[Items from a data source]
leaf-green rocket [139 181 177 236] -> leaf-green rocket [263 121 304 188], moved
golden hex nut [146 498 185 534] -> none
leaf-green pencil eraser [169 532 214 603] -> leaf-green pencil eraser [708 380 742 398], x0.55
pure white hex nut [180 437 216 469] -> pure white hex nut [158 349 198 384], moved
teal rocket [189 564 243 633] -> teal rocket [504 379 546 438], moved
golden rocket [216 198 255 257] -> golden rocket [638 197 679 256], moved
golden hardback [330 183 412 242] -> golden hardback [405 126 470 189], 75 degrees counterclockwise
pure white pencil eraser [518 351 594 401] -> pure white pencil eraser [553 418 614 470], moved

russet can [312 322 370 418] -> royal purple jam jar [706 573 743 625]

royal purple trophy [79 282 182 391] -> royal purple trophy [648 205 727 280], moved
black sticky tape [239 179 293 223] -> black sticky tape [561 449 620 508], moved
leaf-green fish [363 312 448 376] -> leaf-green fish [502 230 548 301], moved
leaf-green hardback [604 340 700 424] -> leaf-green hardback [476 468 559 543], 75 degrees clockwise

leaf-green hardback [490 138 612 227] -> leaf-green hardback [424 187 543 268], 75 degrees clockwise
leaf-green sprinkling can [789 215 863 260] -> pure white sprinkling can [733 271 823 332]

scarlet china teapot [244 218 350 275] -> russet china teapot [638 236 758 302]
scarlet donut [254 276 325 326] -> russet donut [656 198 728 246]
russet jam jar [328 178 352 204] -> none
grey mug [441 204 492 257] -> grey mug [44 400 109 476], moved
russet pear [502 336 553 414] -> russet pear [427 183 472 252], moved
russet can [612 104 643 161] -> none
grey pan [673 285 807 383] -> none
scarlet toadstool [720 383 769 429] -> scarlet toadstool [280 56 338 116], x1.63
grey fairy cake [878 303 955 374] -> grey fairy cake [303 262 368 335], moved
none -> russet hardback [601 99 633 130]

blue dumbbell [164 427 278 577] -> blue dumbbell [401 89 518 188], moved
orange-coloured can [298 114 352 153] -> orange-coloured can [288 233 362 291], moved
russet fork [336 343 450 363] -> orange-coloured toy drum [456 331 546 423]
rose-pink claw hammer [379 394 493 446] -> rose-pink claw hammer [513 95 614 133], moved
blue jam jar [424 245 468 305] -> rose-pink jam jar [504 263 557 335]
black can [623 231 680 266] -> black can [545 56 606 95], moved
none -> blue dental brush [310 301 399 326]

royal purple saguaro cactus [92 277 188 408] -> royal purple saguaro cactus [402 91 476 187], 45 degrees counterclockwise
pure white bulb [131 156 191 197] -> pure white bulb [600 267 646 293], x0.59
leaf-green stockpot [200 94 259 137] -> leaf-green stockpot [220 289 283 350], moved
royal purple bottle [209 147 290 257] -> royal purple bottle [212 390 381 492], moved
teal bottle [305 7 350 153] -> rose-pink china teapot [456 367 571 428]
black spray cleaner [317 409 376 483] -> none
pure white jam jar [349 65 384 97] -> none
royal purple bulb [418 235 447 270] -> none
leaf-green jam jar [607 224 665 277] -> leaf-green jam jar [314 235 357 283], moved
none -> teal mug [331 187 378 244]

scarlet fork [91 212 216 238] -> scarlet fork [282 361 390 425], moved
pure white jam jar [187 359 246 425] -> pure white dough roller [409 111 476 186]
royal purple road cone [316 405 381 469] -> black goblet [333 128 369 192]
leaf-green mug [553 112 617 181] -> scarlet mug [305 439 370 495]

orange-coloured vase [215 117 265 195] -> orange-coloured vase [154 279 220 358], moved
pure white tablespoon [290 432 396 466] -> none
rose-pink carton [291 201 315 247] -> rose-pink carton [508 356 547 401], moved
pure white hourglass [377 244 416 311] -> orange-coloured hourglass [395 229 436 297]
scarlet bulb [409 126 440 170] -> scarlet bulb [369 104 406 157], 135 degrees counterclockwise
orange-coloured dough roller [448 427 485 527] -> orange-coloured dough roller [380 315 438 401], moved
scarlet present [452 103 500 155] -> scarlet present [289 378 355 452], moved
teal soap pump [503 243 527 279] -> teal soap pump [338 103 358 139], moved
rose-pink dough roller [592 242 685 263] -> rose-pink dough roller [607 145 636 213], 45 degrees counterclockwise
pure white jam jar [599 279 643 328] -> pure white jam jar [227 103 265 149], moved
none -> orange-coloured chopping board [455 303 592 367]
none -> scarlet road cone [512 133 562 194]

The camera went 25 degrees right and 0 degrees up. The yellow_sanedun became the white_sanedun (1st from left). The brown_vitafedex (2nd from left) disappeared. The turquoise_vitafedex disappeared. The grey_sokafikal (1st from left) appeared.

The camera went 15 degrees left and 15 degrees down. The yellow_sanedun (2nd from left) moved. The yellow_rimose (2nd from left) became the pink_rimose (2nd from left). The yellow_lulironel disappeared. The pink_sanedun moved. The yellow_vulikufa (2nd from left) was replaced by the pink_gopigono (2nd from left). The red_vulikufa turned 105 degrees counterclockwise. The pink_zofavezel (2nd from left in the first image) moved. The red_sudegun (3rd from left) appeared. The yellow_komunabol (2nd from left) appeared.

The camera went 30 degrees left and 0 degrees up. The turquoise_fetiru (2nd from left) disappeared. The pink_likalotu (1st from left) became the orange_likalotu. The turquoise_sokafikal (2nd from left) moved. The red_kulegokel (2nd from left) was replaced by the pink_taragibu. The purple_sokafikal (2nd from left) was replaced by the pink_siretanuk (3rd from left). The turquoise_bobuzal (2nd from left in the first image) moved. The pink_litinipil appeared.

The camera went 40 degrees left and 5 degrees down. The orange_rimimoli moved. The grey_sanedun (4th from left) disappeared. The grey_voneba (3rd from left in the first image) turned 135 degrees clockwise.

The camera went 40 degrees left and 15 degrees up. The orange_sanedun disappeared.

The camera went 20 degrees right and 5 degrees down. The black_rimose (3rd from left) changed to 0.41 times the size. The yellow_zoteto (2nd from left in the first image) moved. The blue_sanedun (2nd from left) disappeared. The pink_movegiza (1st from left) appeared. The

**TASK INSTRUCTIONS**
Faithfully reproduce all of the records, character for character.

**EXERCISE SOLUTION**
leaf-green rocket [139 181 177 236] -> leaf-green rocket [263 121 304 188], moved
golden hex nut [146 498 185 534] -> none
leaf-green pencil eraser [169 532 214 603] -> leaf-green pencil eraser [708 380 742 398], x0.55
pure white hex nut [180 437 216 469] -> pure white hex nut [158 349 198 384], moved
teal rocket [189 564 243 633] -> teal rocket [504 379 546 438], moved
golden rocket [216 198 255 257] -> golden rocket [638 197 679 256], moved
golden hardback [330 183 412 242] -> golden hardback [405 126 470 189], 75 degrees counterclockwise
pure white pencil eraser [518 351 594 401] -> pure white pencil eraser [553 418 614 470], moved

russet can [312 322 370 418] -> royal purple jam jar [706 573 743 625]

royal purple trophy [79 282 182 391] -> royal purple trophy [648 205 727 280], moved
black sticky tape [239 179 293 223] -> black sticky tape [561 449 620 508], moved
leaf-green fish [363 312 448 376] -> leaf-green fish [502 230 548 301], moved
leaf-green hardback [604 340 700 424] -> leaf-green hardback [476 468 559 543], 75 degrees clockwise

leaf-green hardback [490 138 612 227] -> leaf-green hardback [424 187 543 268], 75 degrees clockwise
leaf-green sprinkling can [789 215 863 260] -> pure white sprinkling can [733 271 823 332]

scarlet china teapot [244 218 350 275] -> russet china teapot [638 236 758 302]
scarlet donut [254 276 325 326] -> russet donut [656 198 728 246]
russet jam jar [328 178 352 204] -> none
grey mug [441 204 492 257] -> grey mug [44 400 109 476], moved
russet pear [502 336 553 414] -> russet pear [427 183 472 252], moved
russet can [612 104 643 161] -> none
grey pan [673 285 807 383] -> none
scarlet toadstool [720 383 769 429] -> scarlet toadstool [280 56 338 116], x1.63
grey fairy cake [878 303 955 374] -> grey fairy cake [303 262 368 335], moved
none -> russet hardback [601 99 633 130]

blue dumbbell [164 427 278 577] -> blue dumbbell [401 89 518 188], moved
orange-coloured can [298 114 352 153] -> orange-coloured can [288 233 362 291], moved
russet fork [336 343 450 363] -> orange-coloured toy drum [456 331 546 423]
rose-pink claw hammer [379 394 493 446] -> rose-pink claw hammer [513 95 614 133], moved
blue jam jar [424 245 468 305] -> rose-pink jam jar [504 263 557 335]
black can [623 231 680 266] -> black can [545 56 606 95], moved
none -> blue dental brush [310 301 399 326]

royal purple saguaro cactus [92 277 188 408] -> royal purple saguaro cactus [402 91 476 187], 45 degrees counterclockwise
pure white bulb [131 156 191 197] -> pure white bulb [600 267 646 293], x0.59
leaf-green stockpot [200 94 259 137] -> leaf-green stockpot [220 289 283 350], moved
royal purple bottle [209 147 290 257] -> royal purple bottle [212 390 381 492], moved
teal bottle [305 7 350 153] -> rose-pink china teapot [456 367 571 428]
black spray cleaner [317 409 376 483] -> none
pure white jam jar [349 65 384 97] -> none
royal purple bulb [418 235 447 270] -> none
leaf-green jam jar [607 224 665 277] -> leaf-green jam jar [314 235 357 283], moved
none -> teal mug [331 187 378 244]

scarlet fork [91 212 216 238] -> scarlet fork [282 361 390 425], moved
pure white jam jar [187 359 246 425] -> pure white dough roller [409 111 476 186]
royal purple road cone [316 405 381 469] -> black goblet [333 128 369 192]
leaf-green mug [553 112 617 181] -> scarlet mug [305 439 370 495]

orange-coloured vase [215 117 265 195] -> orange-coloured vase [154 279 220 358], moved
pure white tablespoon [290 432 396 466] -> none
rose-pink carton [291 201 315 247] -> rose-pink carton [508 356 547 401], moved
pure white hourglass [377 244 416 311] -> orange-coloured hourglass [395 229 436 297]
scarlet bulb [409 126 440 170] -> scarlet bulb [369 104 406 157], 135 degrees counterclockwise
orange-coloured dough roller [448 427 485 527] -> orange-coloured dough roller [380 315 438 401], moved
scarlet present [452 103 500 155] -> scarlet present [289 378 355 452], moved
teal soap pump [503 243 527 279] -> teal soap pump [338 103 358 139], moved
rose-pink dough roller [592 242 685 263] -> rose-pink dough roller [607 145 636 213], 45 degrees counterclockwise
pure white jam jar [599 279 643 328] -> pure white jam jar [227 103 265 149], moved
none -> orange-coloured chopping board [455 303 592 367]
none -> scarlet road cone [512 133 562 194]

The camera went 25 degrees right and 0 degrees up. The yellow_sanedun became the white_sanedun (1st from left). The brown_vitafedex (2nd from left) disappeared. The turquoise_vitafedex disappeared. The grey_sokafikal (1st from left) appeared.

The camera went 15 degrees left and 15 degrees down. The yellow_sanedun (2nd from left) moved. The yellow_rimose (2nd from left) became the pink_rimose (2nd from left). The yellow_lulironel disappeared. The pink_sanedun moved. The yellow_vulikufa (2nd from left) was replaced by the pink_gopigono (2nd from left). The red_vulikufa turned 105 degrees counterclockwise. The pink_zofavezel (2nd from left in the first image) moved. The red_sudegun (3rd from left) appeared. The yellow_komunabol (2nd from left) appeared.

The camera went 30 degrees left and 0 degrees up. The turquoise_fetiru (2nd from left) disappeared. The pink_likalotu (1st from left) became the orange_likalotu. The turquoise_sokafikal (2nd from left) moved. The red_kulegokel (2nd from left) was replaced by the pink_taragibu. The purple_sokafikal (2nd from left) was replaced by the pink_siretanuk (3rd from left). The turquoise_bobuzal (2nd from left in the first image) moved. The pink_litinipil appeared.

The camera went 40 degrees left and 5 degrees down. The orange_rimimoli moved. The grey_sanedun (4th from left) disappeared. The grey_voneba (3rd from left in the first image) turned 135 degrees clockwise.

The camera went 40 degrees left and 15 degrees up. The orange_sanedun disappeared.

The camera went 20 degrees right and 5 degrees down. The black_rimose (3rd from left) changed to 0.41 times the size. The yellow_zoteto (2nd from left in the first image) moved. The blue_sanedun (2nd from left) disappeared. The pink_movegiza (1st from left) appeared. The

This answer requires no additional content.